Exercise directions ▸
A complete and exact copy of the data below is required.

Input records ▸

'''

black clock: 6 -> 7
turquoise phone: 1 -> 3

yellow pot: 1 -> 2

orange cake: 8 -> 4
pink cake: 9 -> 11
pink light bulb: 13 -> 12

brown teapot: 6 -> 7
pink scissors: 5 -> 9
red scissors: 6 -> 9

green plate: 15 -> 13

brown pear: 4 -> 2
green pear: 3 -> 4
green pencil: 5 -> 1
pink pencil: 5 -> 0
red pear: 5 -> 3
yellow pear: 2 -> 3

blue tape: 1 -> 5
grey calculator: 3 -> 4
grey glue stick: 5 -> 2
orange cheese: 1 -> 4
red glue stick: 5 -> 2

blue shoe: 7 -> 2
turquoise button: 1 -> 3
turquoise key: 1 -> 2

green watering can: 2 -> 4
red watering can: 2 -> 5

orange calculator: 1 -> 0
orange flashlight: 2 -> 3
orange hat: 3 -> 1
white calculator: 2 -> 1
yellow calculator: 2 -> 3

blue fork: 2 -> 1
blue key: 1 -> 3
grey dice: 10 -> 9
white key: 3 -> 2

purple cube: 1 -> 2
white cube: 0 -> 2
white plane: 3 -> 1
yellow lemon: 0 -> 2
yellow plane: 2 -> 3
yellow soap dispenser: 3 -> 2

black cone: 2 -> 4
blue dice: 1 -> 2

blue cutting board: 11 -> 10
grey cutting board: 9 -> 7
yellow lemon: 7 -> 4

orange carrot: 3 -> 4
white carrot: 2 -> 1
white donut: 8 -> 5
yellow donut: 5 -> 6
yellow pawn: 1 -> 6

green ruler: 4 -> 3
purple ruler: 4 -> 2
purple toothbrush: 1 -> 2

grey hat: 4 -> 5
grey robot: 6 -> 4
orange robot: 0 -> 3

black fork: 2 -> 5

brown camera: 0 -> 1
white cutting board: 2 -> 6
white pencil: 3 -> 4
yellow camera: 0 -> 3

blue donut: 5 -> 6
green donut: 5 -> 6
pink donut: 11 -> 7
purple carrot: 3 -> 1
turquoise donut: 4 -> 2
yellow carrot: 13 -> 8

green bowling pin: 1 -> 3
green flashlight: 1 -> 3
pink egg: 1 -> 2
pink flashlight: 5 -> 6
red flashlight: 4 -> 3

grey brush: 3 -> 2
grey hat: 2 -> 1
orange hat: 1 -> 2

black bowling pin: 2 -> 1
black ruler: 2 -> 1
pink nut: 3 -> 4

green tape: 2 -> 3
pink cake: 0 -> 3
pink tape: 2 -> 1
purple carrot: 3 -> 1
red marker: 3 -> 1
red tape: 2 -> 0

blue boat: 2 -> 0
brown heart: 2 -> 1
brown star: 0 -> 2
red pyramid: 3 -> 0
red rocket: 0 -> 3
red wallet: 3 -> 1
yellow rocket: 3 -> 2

'''

Finished task ▸
black clock: 6 -> 7
turquoise phone: 1 -> 3

yellow pot: 1 -> 2

orange cake: 8 -> 4
pink cake: 9 -> 11
pink light bulb: 13 -> 12

brown teapot: 6 -> 7
pink scissors: 5 -> 9
red scissors: 6 -> 9

green plate: 15 -> 13

brown pear: 4 -> 2
green pear: 3 -> 4
green pencil: 5 -> 1
pink pencil: 5 -> 0
red pear: 5 -> 3
yellow pear: 2 -> 3

blue tape: 1 -> 5
grey calculator: 3 -> 4
grey glue stick: 5 -> 2
orange cheese: 1 -> 4
red glue stick: 5 -> 2

blue shoe: 7 -> 2
turquoise button: 1 -> 3
turquoise key: 1 -> 2

green watering can: 2 -> 4
red watering can: 2 -> 5

orange calculator: 1 -> 0
orange flashlight: 2 -> 3
orange hat: 3 -> 1
white calculator: 2 -> 1
yellow calculator: 2 -> 3

blue fork: 2 -> 1
blue key: 1 -> 3
grey dice: 10 -> 9
white key: 3 -> 2

purple cube: 1 -> 2
white cube: 0 -> 2
white plane: 3 -> 1
yellow lemon: 0 -> 2
yellow plane: 2 -> 3
yellow soap dispenser: 3 -> 2

black cone: 2 -> 4
blue dice: 1 -> 2

blue cutting board: 11 -> 10
grey cutting board: 9 -> 7
yellow lemon: 7 -> 4

orange carrot: 3 -> 4
white carrot: 2 -> 1
white donut: 8 -> 5
yellow donut: 5 -> 6
yellow pawn: 1 -> 6

green ruler: 4 -> 3
purple ruler: 4 -> 2
purple toothbrush: 1 -> 2

grey hat: 4 -> 5
grey robot: 6 -> 4
orange robot: 0 -> 3

black fork: 2 -> 5

brown camera: 0 -> 1
white cutting board: 2 -> 6
white pencil: 3 -> 4
yellow camera: 0 -> 3

blue donut: 5 -> 6
green donut: 5 -> 6
pink donut: 11 -> 7
purple carrot: 3 -> 1
turquoise donut: 4 -> 2
yellow carrot: 13 -> 8

green bowling pin: 1 -> 3
green flashlight: 1 -> 3
pink egg: 1 -> 2
pink flashlight: 5 -> 6
red flashlight: 4 -> 3

grey brush: 3 -> 2
grey hat: 2 -> 1
orange hat: 1 -> 2

black bowling pin: 2 -> 1
black ruler: 2 -> 1
pink nut: 3 -> 4

green tape: 2 -> 3
pink cake: 0 -> 3
pink tape: 2 -> 1
purple carrot: 3 -> 1
red marker: 3 -> 1
red tape: 2 -> 0

blue boat: 2 -> 0
brown heart: 2 -> 1
brown star: 0 -> 2
red pyramid: 3 -> 0
red rocket: 0 -> 3
red wallet: 3 -> 1
yellow rocket: 3 -> 2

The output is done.